_What you are asked to do_
At the line containing "camera: 90 degrees left, 15 degrees up", begin an exact copy of the lines below and continue through the final one, with no pictures.

[Spatial reasoning data]
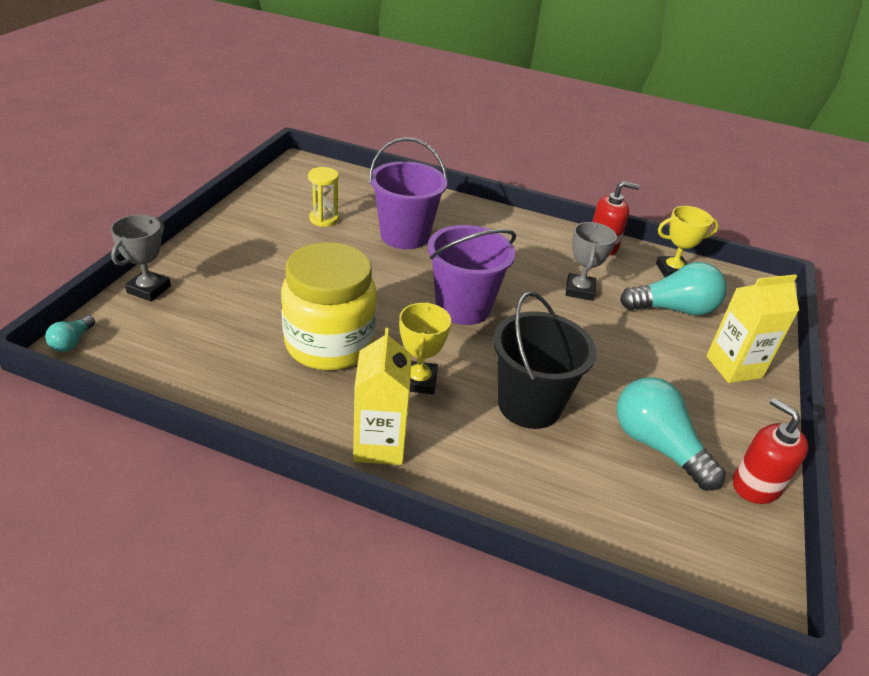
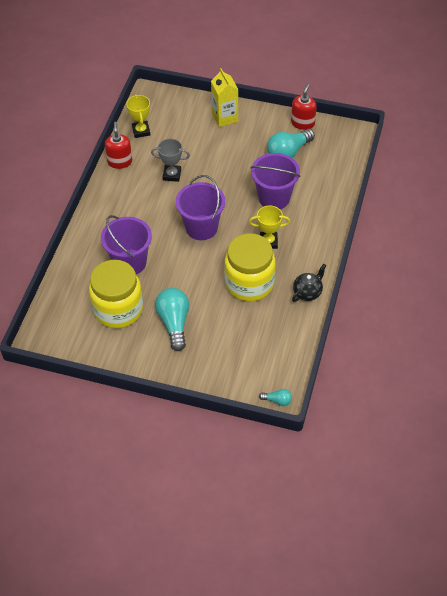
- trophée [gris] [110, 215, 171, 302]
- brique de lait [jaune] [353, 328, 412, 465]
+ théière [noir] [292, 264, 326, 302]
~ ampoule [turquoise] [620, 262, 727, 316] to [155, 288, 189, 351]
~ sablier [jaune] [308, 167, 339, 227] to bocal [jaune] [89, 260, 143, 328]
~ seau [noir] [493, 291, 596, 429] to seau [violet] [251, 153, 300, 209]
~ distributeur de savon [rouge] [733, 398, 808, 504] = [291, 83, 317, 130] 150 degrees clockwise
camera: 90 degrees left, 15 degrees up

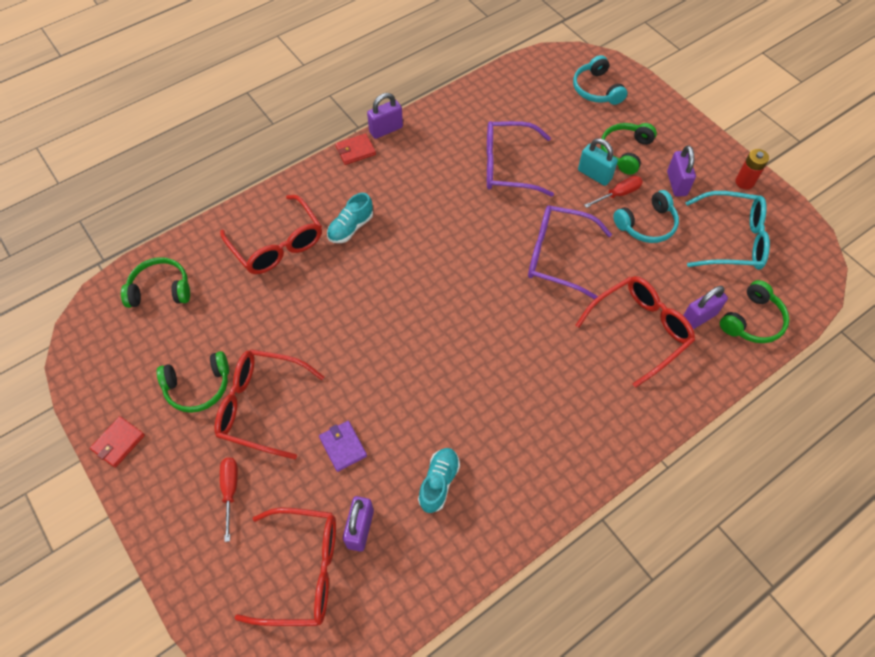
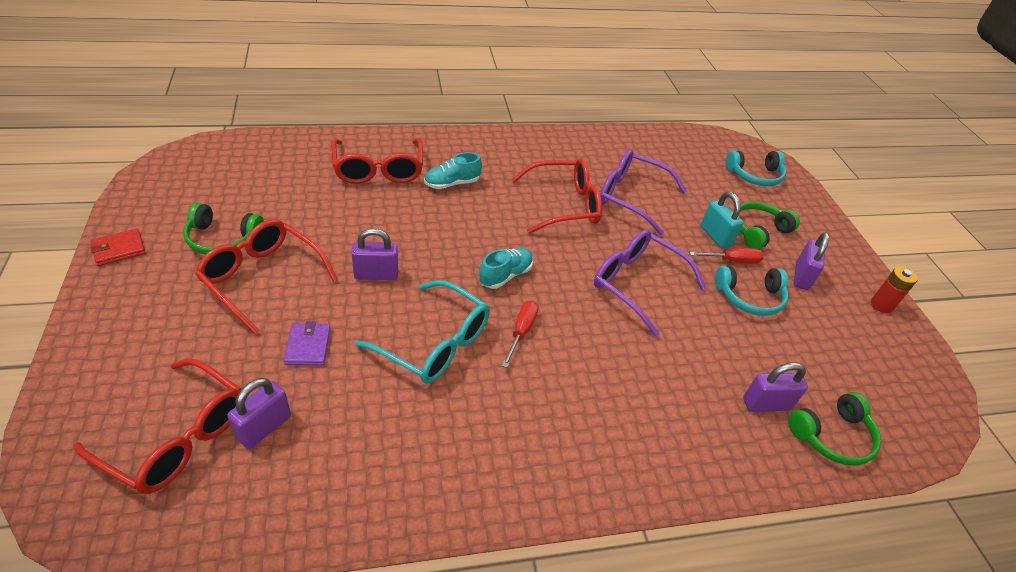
- casque audio [vert] [121, 257, 190, 308]
- portefeuille [rouge] [335, 133, 376, 165]
~ tournevis [rouge] [220, 458, 238, 542] to [502, 301, 539, 368]
~ cadenas [violet] [367, 93, 403, 139] to [351, 228, 398, 280]
~ chaussure [turquoise] [418, 448, 460, 513] to [479, 247, 533, 289]
~ lunettes [rouge] [575, 276, 695, 388] to [511, 158, 602, 234]
~ lunettes [turquoise] [685, 191, 770, 270] to [355, 280, 490, 384]
~ casque audio [turquoise] [573, 55, 628, 105] = [726, 151, 786, 186] 105 degrees counterclockwise
camera: 20 degrees right, 15 degrees down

_Answer for this exercise_
camera: 90 degrees left, 15 degrees up

- casque audio [vert] [121, 257, 190, 308]
- portefeuille [rouge] [335, 133, 376, 165]
~ tournevis [rouge] [220, 458, 238, 542] to [502, 301, 539, 368]
~ cadenas [violet] [367, 93, 403, 139] to [351, 228, 398, 280]
~ chaussure [turquoise] [418, 448, 460, 513] to [479, 247, 533, 289]
~ lunettes [rouge] [575, 276, 695, 388] to [511, 158, 602, 234]
~ lunettes [turquoise] [685, 191, 770, 270] to [355, 280, 490, 384]
~ casque audio [turquoise] [573, 55, 628, 105] = [726, 151, 786, 186] 105 degrees counterclockwise
camera: 20 degrees right, 15 degrees down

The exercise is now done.